**EXERCISE GOAL:**
Take the line containing "blue semicircle: (218, 66)" and each line after it through the end of the data below, and return them exactly, minus any pictures.

Top of LISTED ENTRIES

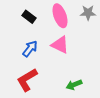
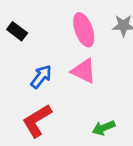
black rectangle: (29, 17) -> (17, 31), moved

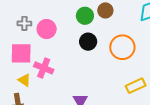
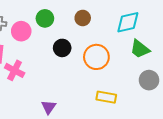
green circle: (85, 16) -> (45, 18), moved
yellow rectangle: (136, 86) -> (106, 97), turned 30

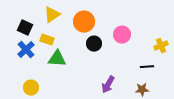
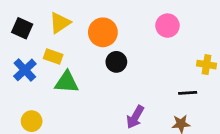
black square: (25, 28) -> (22, 28), moved
pink circle: (122, 35) -> (167, 26), moved
yellow cross: (161, 46) -> (207, 65), turned 32

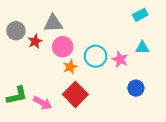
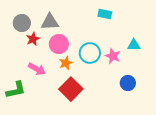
cyan rectangle: (140, 15) -> (105, 14), moved, turned 40
gray circle: (16, 31) -> (22, 23), moved
pink arrow: (42, 103) -> (37, 69), moved

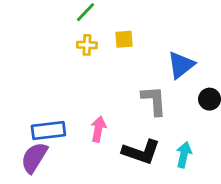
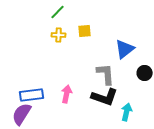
black L-shape: (141, 152) -> (105, 97), moved

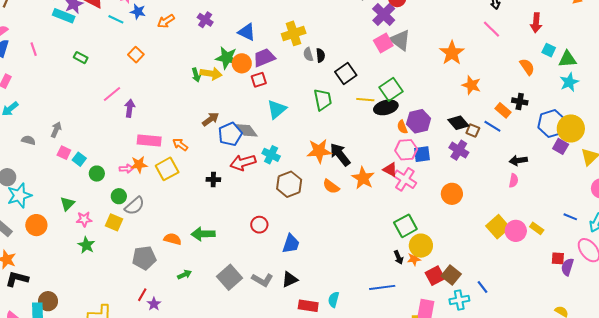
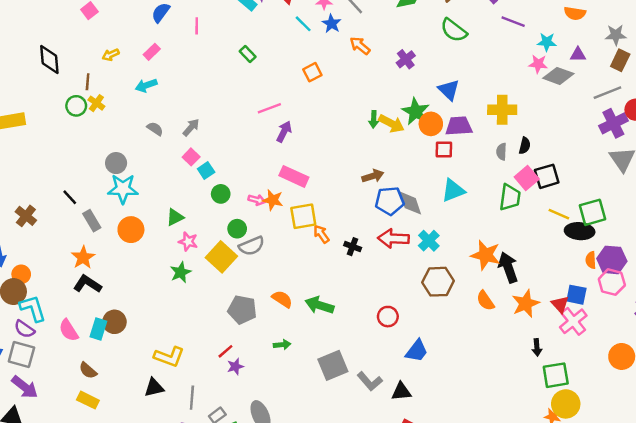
orange arrow: (166, 21) -> (360, 46), turned 54
pink square: (383, 43) -> (527, 178), moved, turned -30
gray semicircle: (308, 54) -> (501, 152), moved
orange arrow: (180, 145) -> (321, 234), moved
pink hexagon: (406, 150) -> (612, 282), moved
blue square: (422, 154) -> (576, 295), moved
yellow square: (114, 222) -> (221, 257), size x1.4
black arrow: (399, 257) -> (537, 347), moved

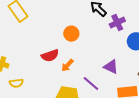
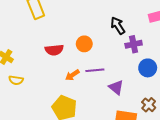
red semicircle: (50, 56) -> (54, 50), moved
purple line: (91, 83) -> (95, 70), moved, turned -60

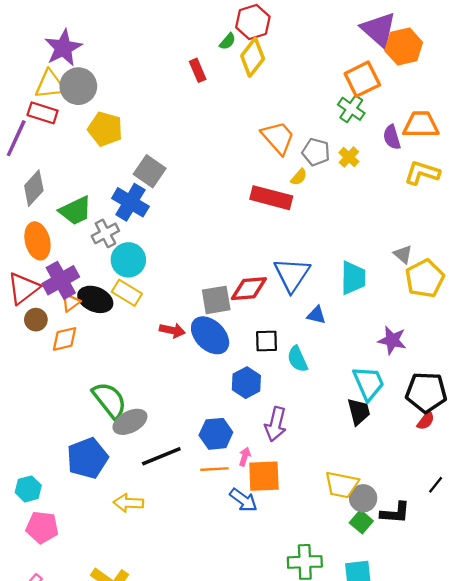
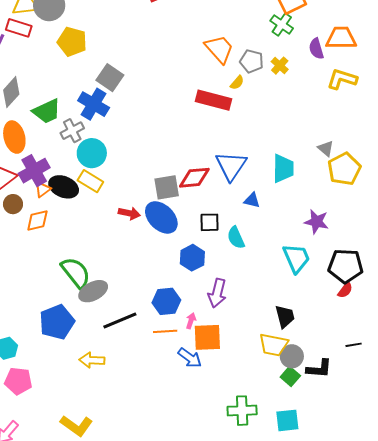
black trapezoid: (359, 412) -> (285, 316), moved
black line: (436, 485) -> (354, 345), turned 42

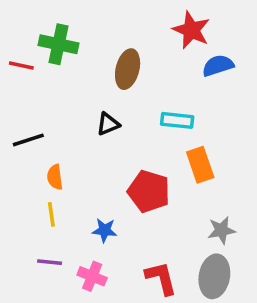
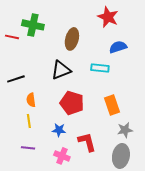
blue semicircle: (218, 66) -> (118, 47), moved
black triangle: (108, 124) -> (61, 70), size x1.5
orange rectangle: (200, 165) -> (112, 105), moved
red pentagon: (149, 191) -> (72, 103), moved
pink cross: (92, 276) -> (62, 156), moved
red L-shape: (161, 278) -> (87, 142), moved

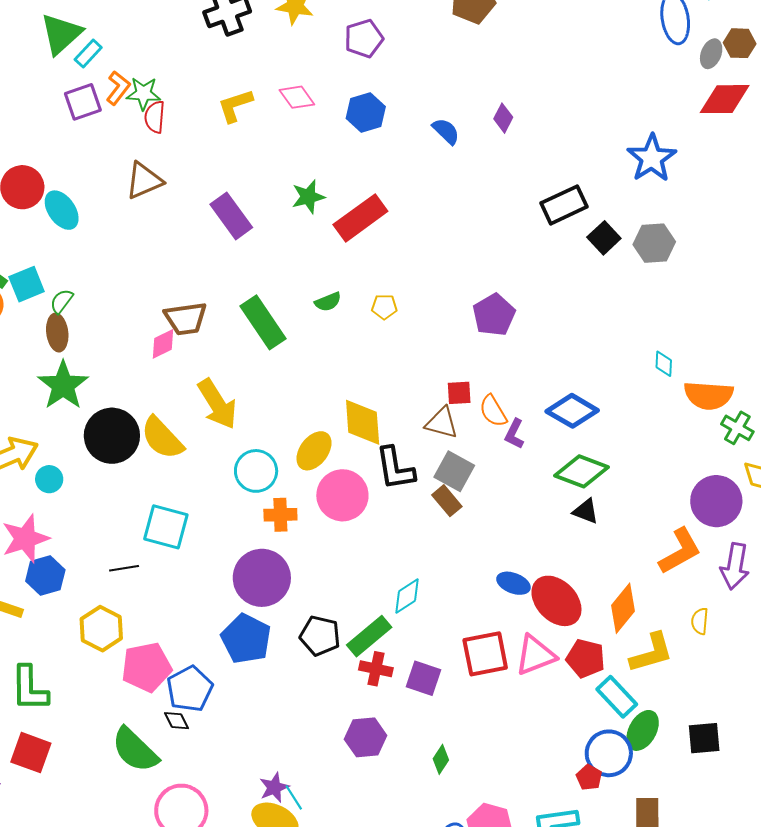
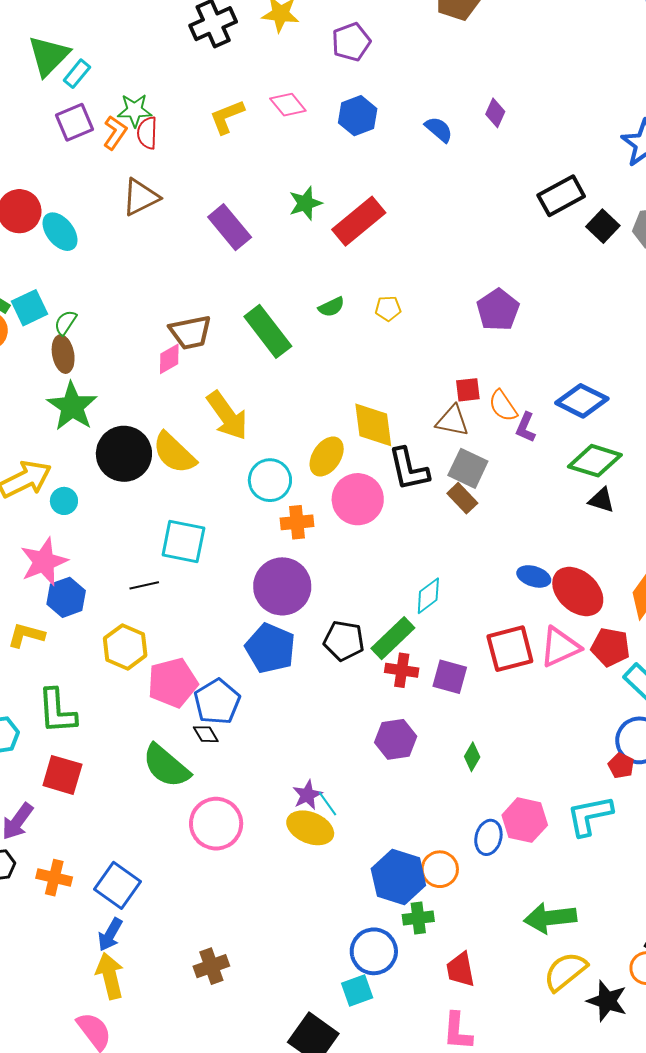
orange L-shape: (118, 88) -> (115, 133), moved

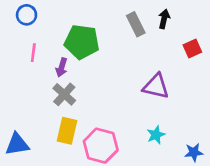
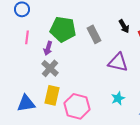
black arrow: (164, 19) -> (124, 26), moved, turned 136
gray rectangle: (136, 24) -> (94, 34), moved
blue triangle: (17, 144) -> (26, 103), moved

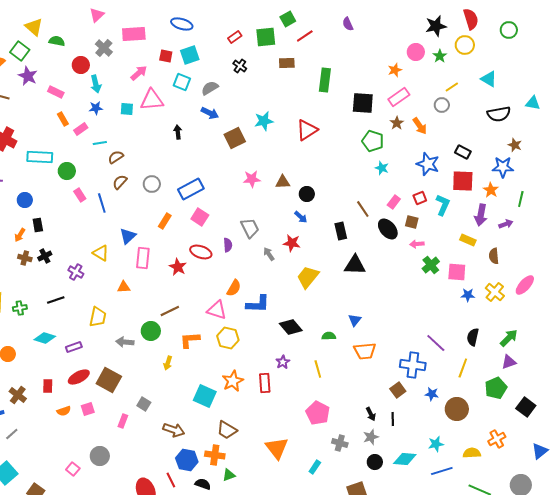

Bottom of LISTED ENTRIES

**ANSWER SECTION:**
blue semicircle: (218, 66) -> (118, 47), moved
black triangle: (108, 124) -> (61, 70), size x1.5
orange rectangle: (200, 165) -> (112, 105), moved
red pentagon: (149, 191) -> (72, 103), moved
pink cross: (92, 276) -> (62, 156), moved
red L-shape: (161, 278) -> (87, 142), moved

orange L-shape: (118, 88) -> (115, 133), moved

black arrow: (164, 19) -> (124, 26), moved, turned 136
gray rectangle: (136, 24) -> (94, 34), moved
blue triangle: (17, 144) -> (26, 103), moved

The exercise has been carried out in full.